** THE TASK **
Exact copies of the records below are needed, free of pictures.

--------------------------------------------------

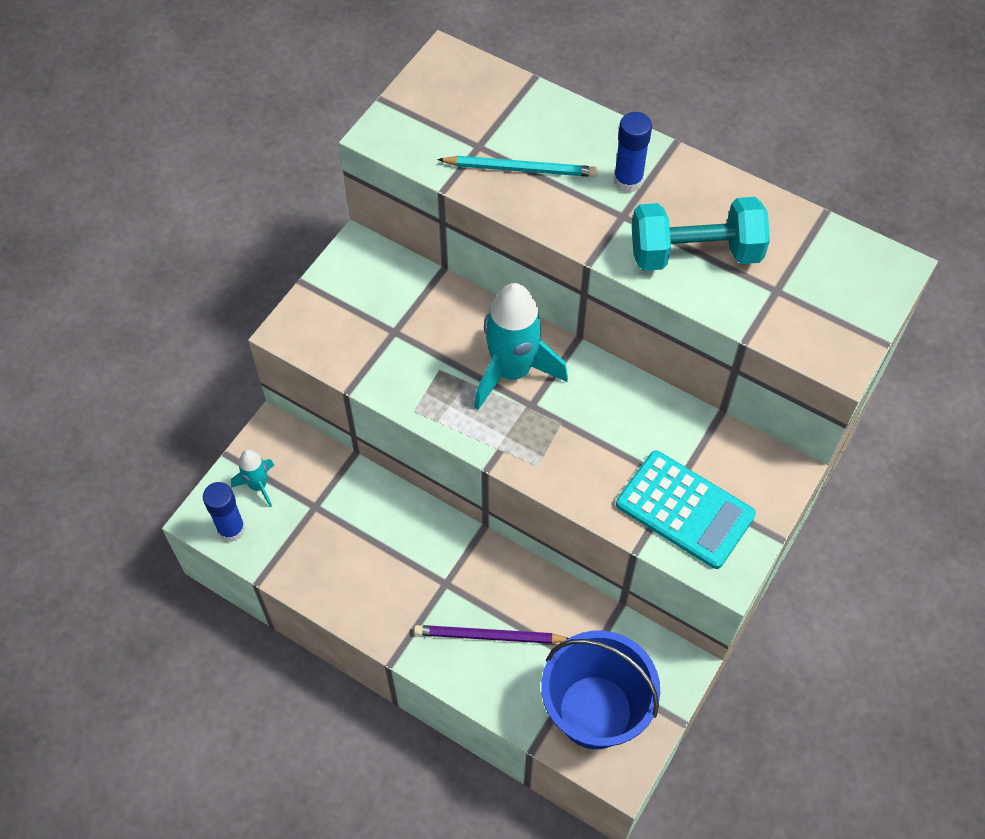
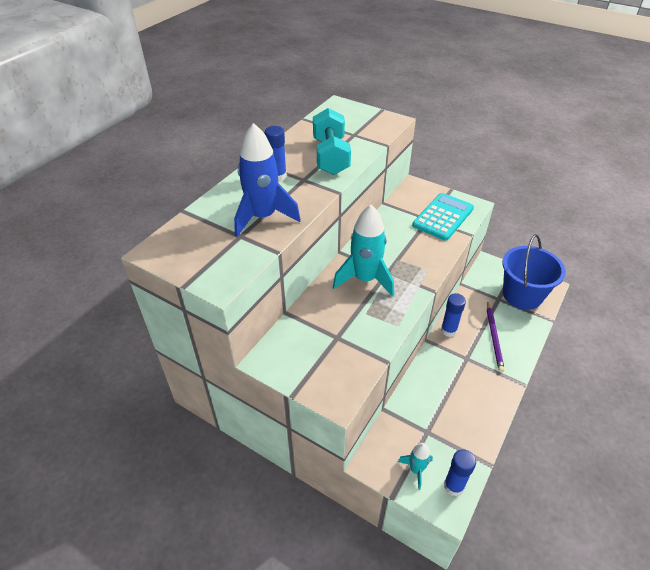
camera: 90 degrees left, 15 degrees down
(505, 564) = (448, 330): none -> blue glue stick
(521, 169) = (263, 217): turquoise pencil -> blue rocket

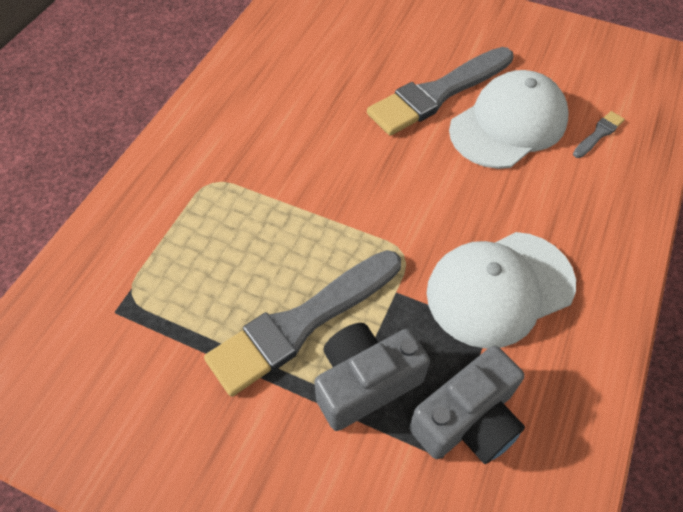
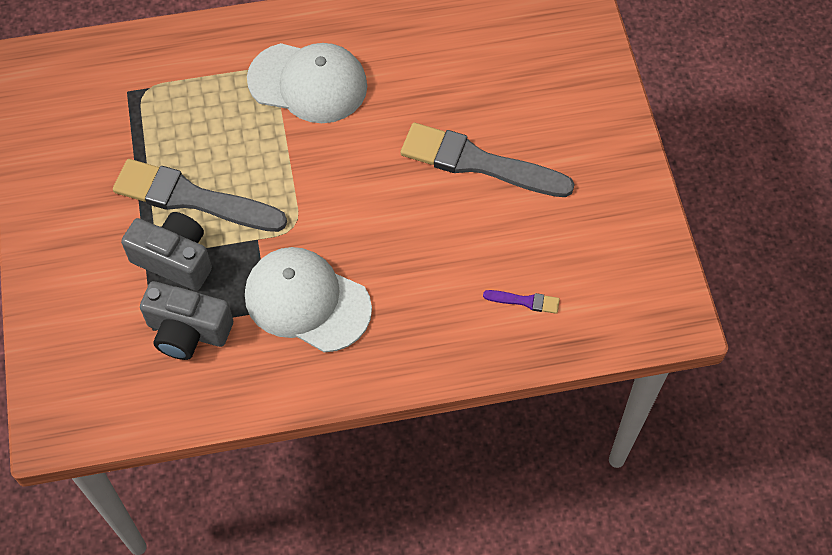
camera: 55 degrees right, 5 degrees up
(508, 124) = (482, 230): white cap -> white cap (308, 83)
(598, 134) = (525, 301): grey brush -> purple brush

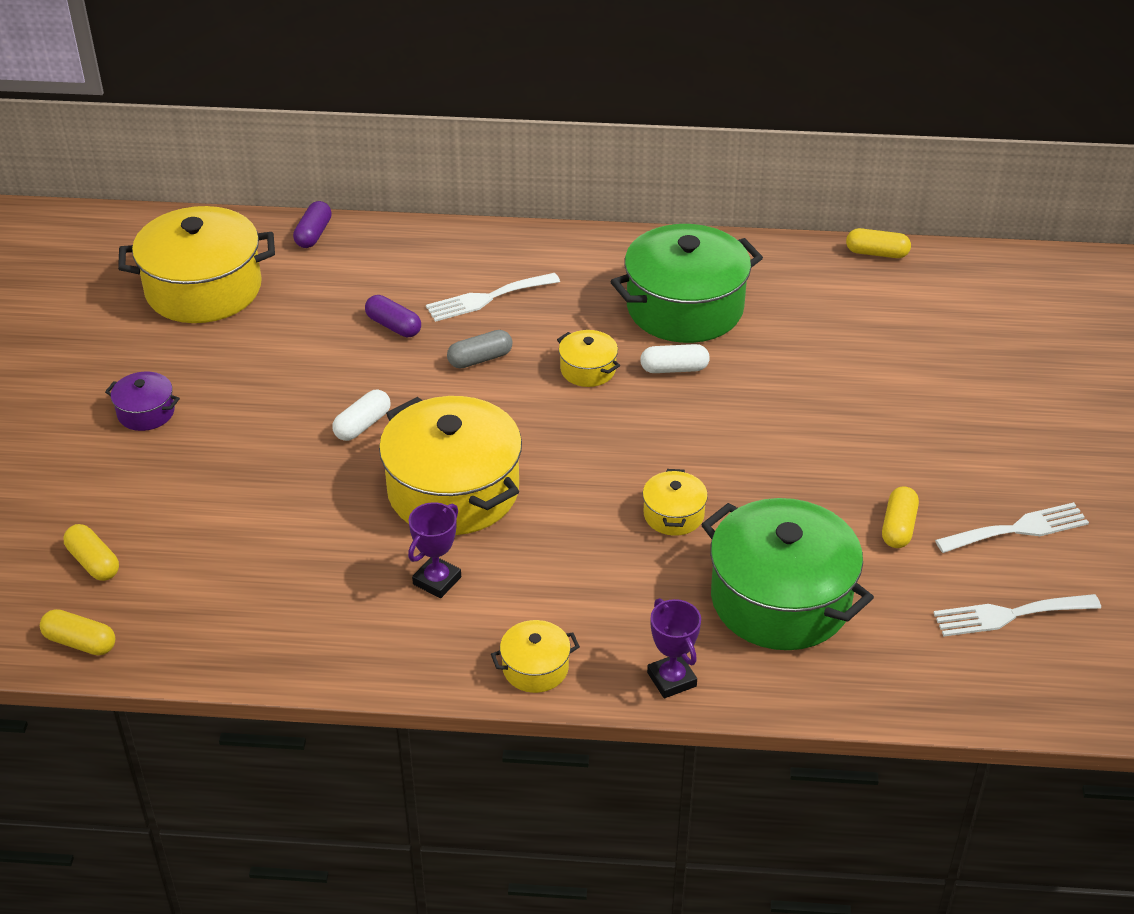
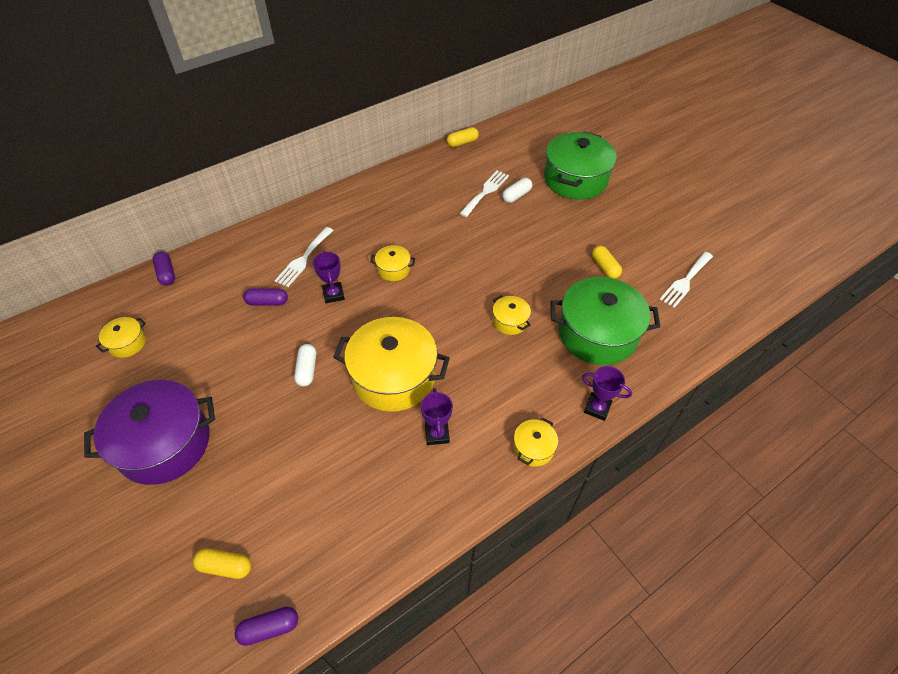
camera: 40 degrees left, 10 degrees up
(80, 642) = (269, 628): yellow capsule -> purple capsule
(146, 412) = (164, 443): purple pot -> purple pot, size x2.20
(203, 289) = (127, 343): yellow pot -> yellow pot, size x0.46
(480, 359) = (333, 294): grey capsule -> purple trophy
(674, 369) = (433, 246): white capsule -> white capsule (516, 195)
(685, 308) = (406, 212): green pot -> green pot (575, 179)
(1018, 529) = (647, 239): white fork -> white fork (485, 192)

--------------------------------------------------

** PROBLEM SOLUTION **
camera: 90 degrees left, 15 degrees down
(505, 564) = (448, 330): none -> blue glue stick
(521, 169) = (263, 217): turquoise pencil -> blue rocket

camera: 55 degrees right, 5 degrees up
(508, 124) = (482, 230): white cap -> white cap (308, 83)
(598, 134) = (525, 301): grey brush -> purple brush

camera: 40 degrees left, 10 degrees up
(80, 642) = (269, 628): yellow capsule -> purple capsule
(146, 412) = (164, 443): purple pot -> purple pot, size x2.20
(203, 289) = (127, 343): yellow pot -> yellow pot, size x0.46
(480, 359) = (333, 294): grey capsule -> purple trophy
(674, 369) = (433, 246): white capsule -> white capsule (516, 195)
(685, 308) = (406, 212): green pot -> green pot (575, 179)
(1018, 529) = (647, 239): white fork -> white fork (485, 192)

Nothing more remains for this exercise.